What to produce
Repeat exactly the lines running from the first line of the data to the line containing "fridge: (57, 11) -> (265, 697), moved", both ends included, and nothing else; drop the pictures.

Excerpts from a dataset
__________________________________________________

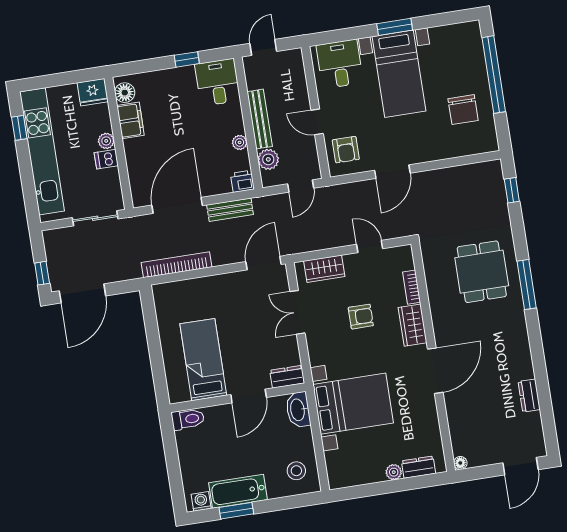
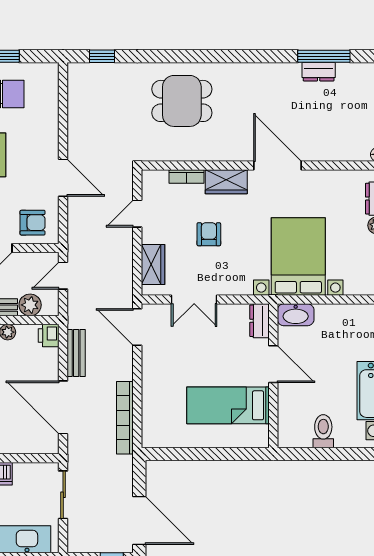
door: (301, 186) -> (63, 276), swing flipped
window: (527, 285) -> (324, 56), moved
toilet: (188, 419) -> (323, 431), moved
stool: (296, 471) -> (359, 327), removed

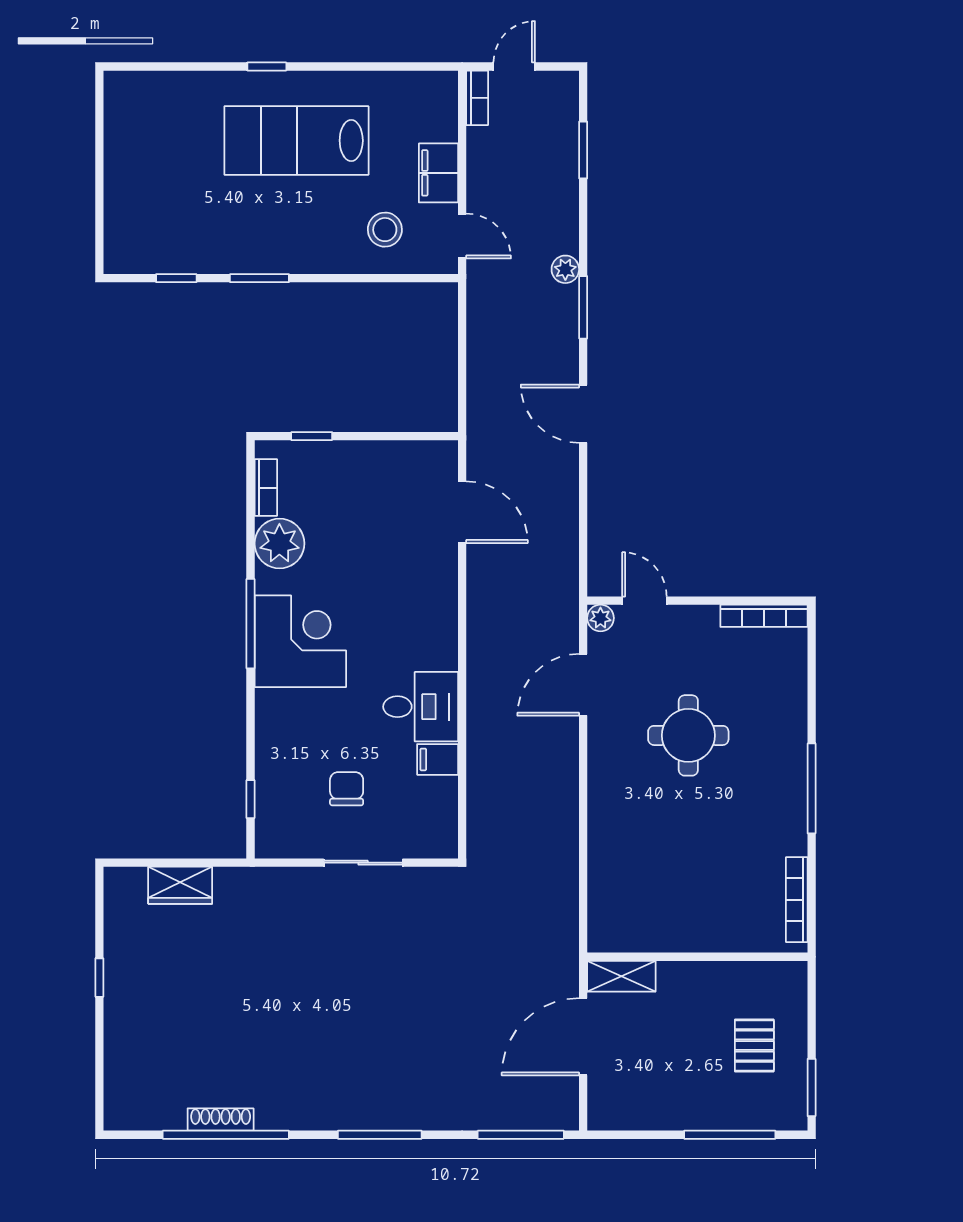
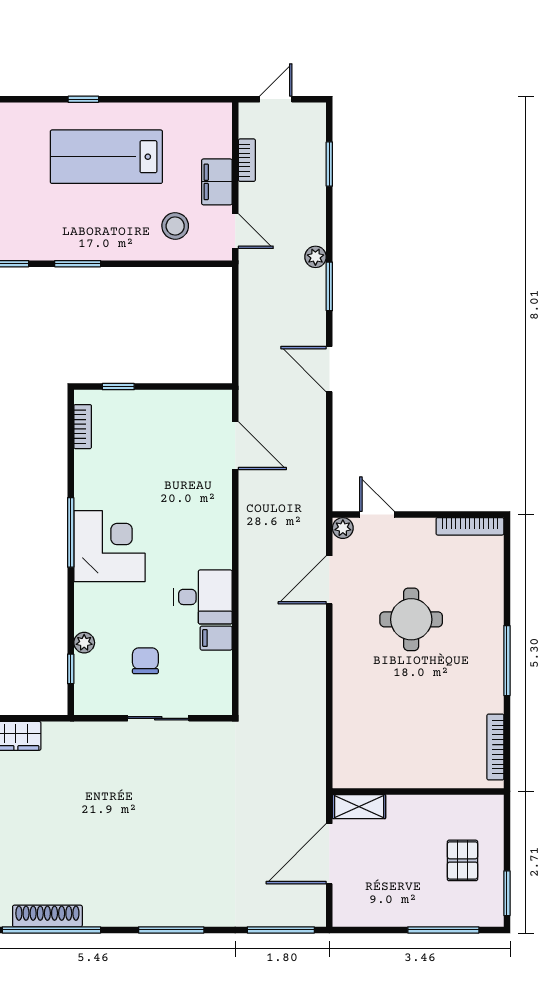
bookcase: (477, 98) -> (247, 160), moved
plant: (279, 543) -> (84, 643), moved, width x0.53, depth x0.53
shoe rack: (221, 1120) -> (47, 916), width x1.36, depth x1.24

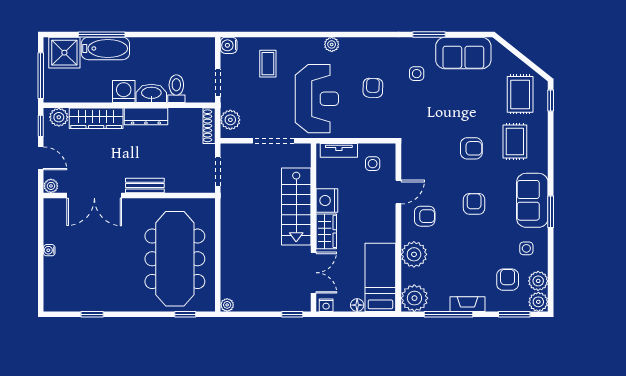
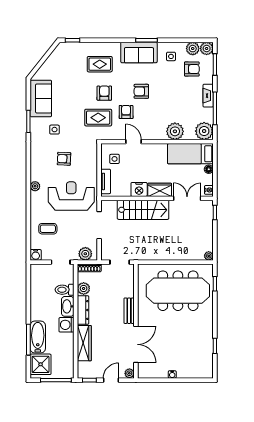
rug: (520, 94) -> (98, 118), moved
plant: (59, 117) -> (84, 288), moved
armchair: (425, 216) -> (126, 112), moved
armchair: (508, 280) -> (192, 69), turned 180

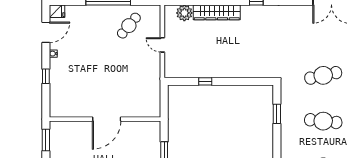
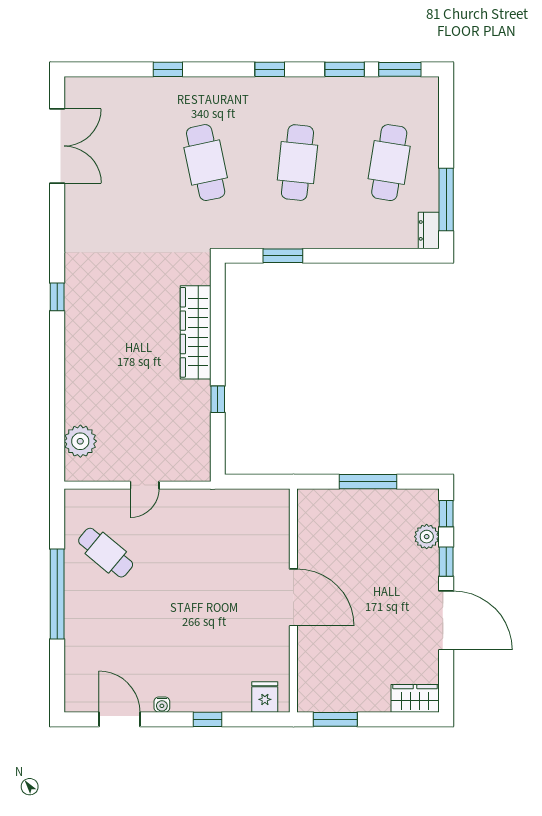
fridge: (57, 11) -> (265, 697), moved
wardrobe: (217, 12) -> (196, 332), moved, turned 180

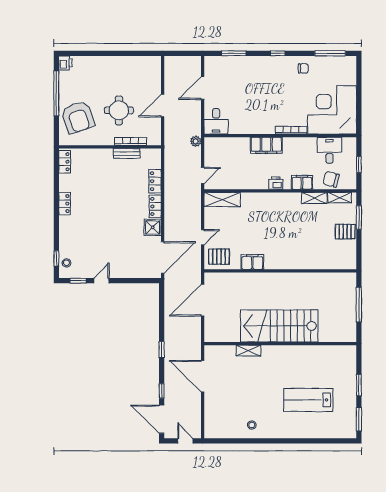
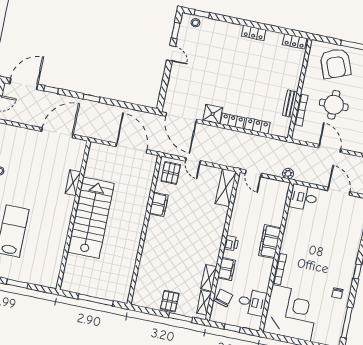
armchair: (78, 117) -> (335, 63), turned -92

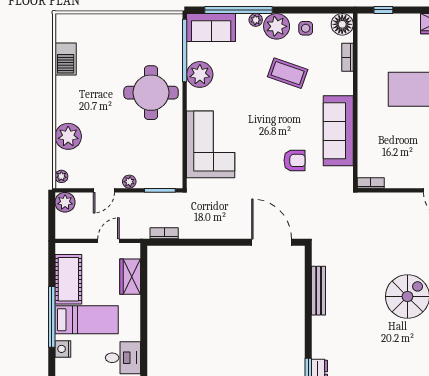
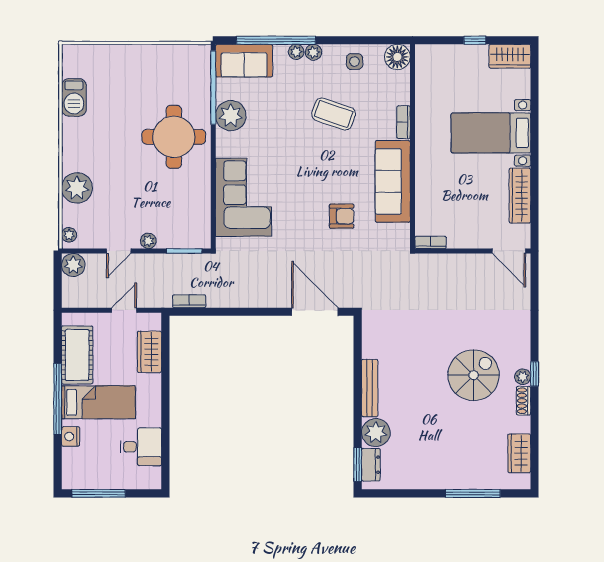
window: (383, 10) -> (475, 40), moved
plant: (277, 26) -> (313, 52), width x0.53, depth x0.53
bookcase: (348, 57) -> (404, 122), moved
bench: (319, 291) -> (370, 388), moved
plant: (324, 346) -> (376, 433), added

__________________________________________________

Written reply
door: (301, 186) -> (63, 276), swing flipped
window: (527, 285) -> (324, 56), moved
toilet: (188, 419) -> (323, 431), moved
stool: (296, 471) -> (359, 327), removed

bookcase: (477, 98) -> (247, 160), moved
plant: (279, 543) -> (84, 643), moved, width x0.53, depth x0.53
shoe rack: (221, 1120) -> (47, 916), width x1.36, depth x1.24

rug: (520, 94) -> (98, 118), moved
plant: (59, 117) -> (84, 288), moved
armchair: (425, 216) -> (126, 112), moved
armchair: (508, 280) -> (192, 69), turned 180

fridge: (57, 11) -> (265, 697), moved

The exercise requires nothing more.